------ SUPPLIED RECORDS

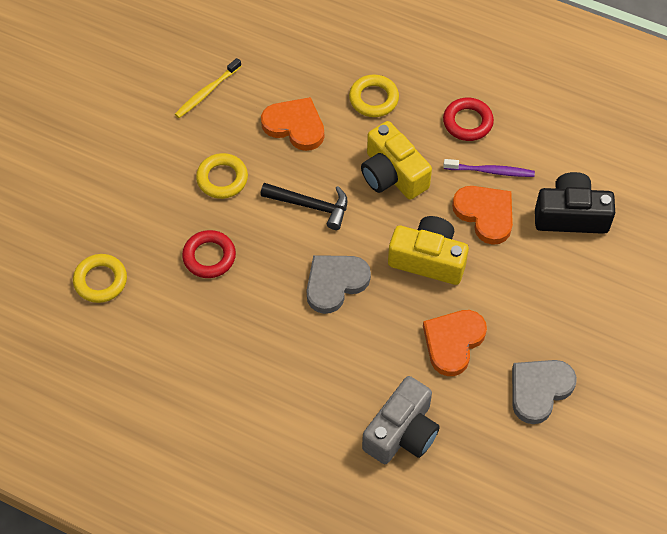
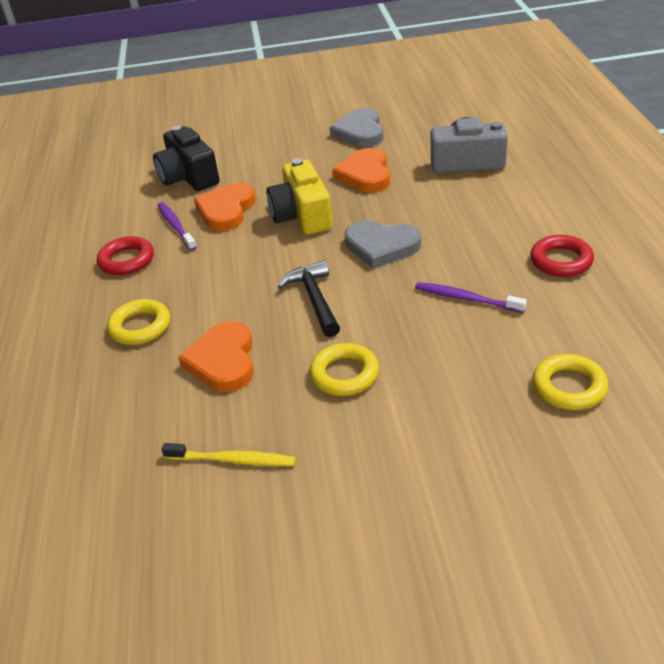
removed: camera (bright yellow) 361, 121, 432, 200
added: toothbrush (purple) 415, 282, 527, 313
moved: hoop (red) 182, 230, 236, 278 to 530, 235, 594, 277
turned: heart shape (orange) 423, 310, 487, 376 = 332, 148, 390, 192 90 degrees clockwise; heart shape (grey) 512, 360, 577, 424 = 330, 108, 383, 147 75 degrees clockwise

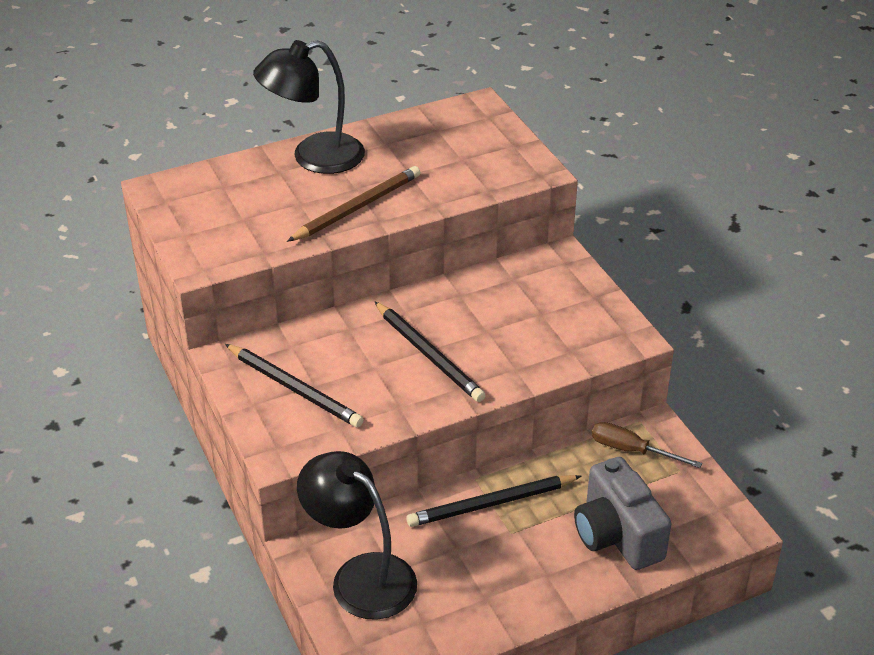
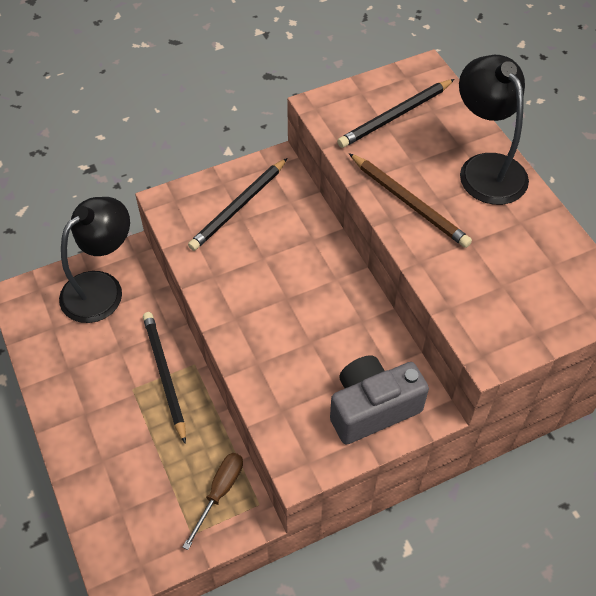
moved: wooden pencil (jet-black) 374, 301, 486, 402 to 337, 79, 455, 148; camera (grey) 574, 457, 672, 570 to 330, 355, 429, 445

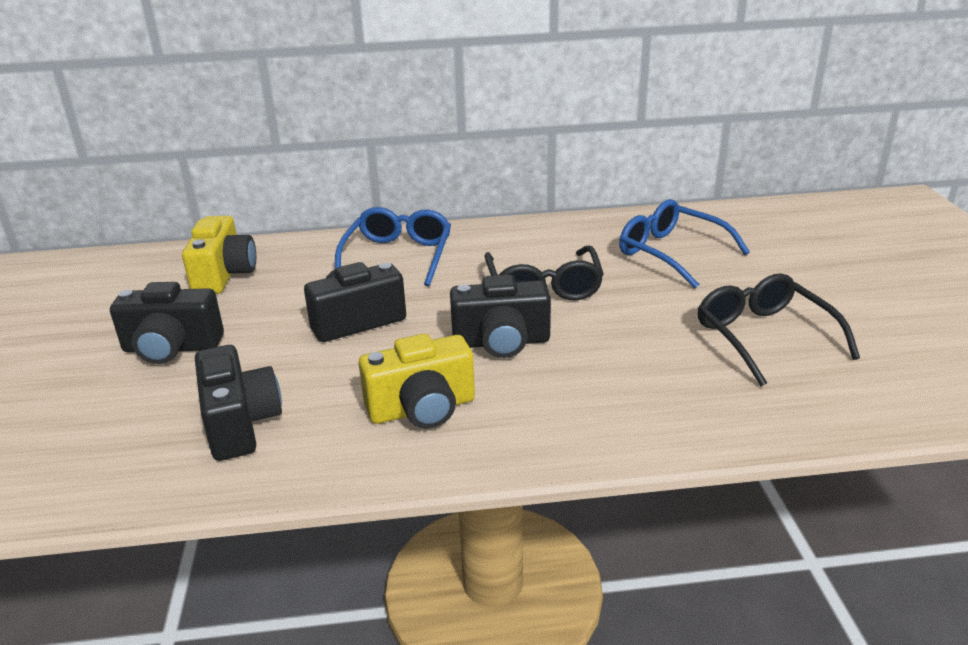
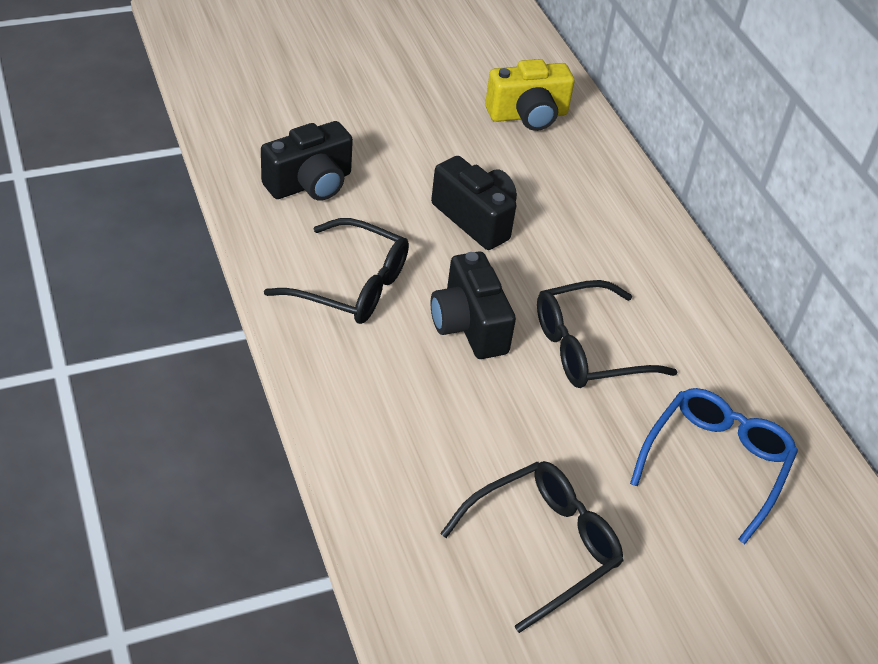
removed: camera (jet-black) 110, 282, 224, 364; glasses (blue) 335, 207, 451, 286
replaced: camera (bright yellow) 359, 334, 475, 429 to glasses (jet-black) 264, 218, 409, 324

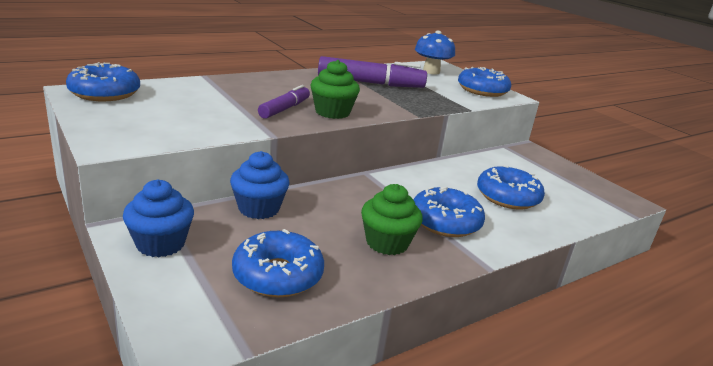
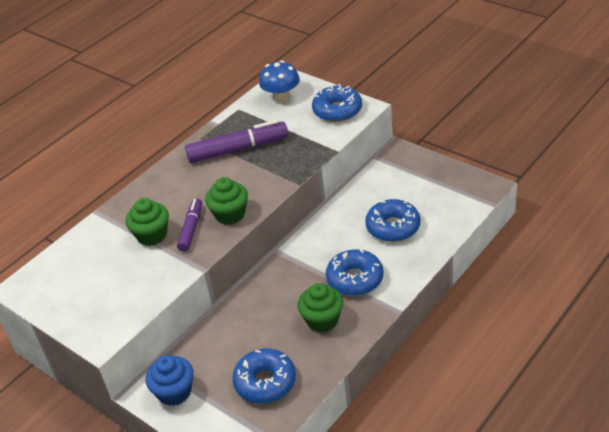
removed: glazed donut (blue) 66, 62, 140, 101; fairy cake (blue) 230, 151, 290, 219
added: fairy cake (leaf-green) 126, 198, 169, 246

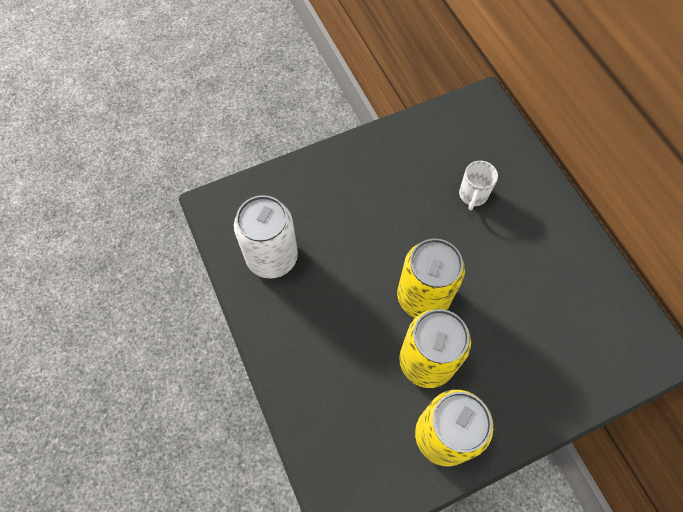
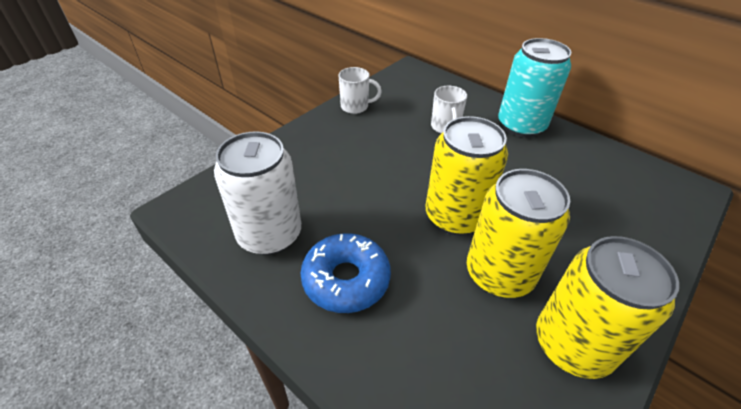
added: glazed donut (blue) 301, 233, 391, 313; coffee mug (snow-white) 338, 67, 382, 114; tin (aqua) 498, 38, 571, 137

------------

Reproduce the full material exactly, excluding the pictures.

removed: camera (bright yellow) 361, 121, 432, 200
added: toothbrush (purple) 415, 282, 527, 313
moved: hoop (red) 182, 230, 236, 278 to 530, 235, 594, 277
turned: heart shape (orange) 423, 310, 487, 376 = 332, 148, 390, 192 90 degrees clockwise; heart shape (grey) 512, 360, 577, 424 = 330, 108, 383, 147 75 degrees clockwise

moved: wooden pencil (jet-black) 374, 301, 486, 402 to 337, 79, 455, 148; camera (grey) 574, 457, 672, 570 to 330, 355, 429, 445

removed: camera (jet-black) 110, 282, 224, 364; glasses (blue) 335, 207, 451, 286
replaced: camera (bright yellow) 359, 334, 475, 429 to glasses (jet-black) 264, 218, 409, 324

removed: glazed donut (blue) 66, 62, 140, 101; fairy cake (blue) 230, 151, 290, 219
added: fairy cake (leaf-green) 126, 198, 169, 246

added: glazed donut (blue) 301, 233, 391, 313; coffee mug (snow-white) 338, 67, 382, 114; tin (aqua) 498, 38, 571, 137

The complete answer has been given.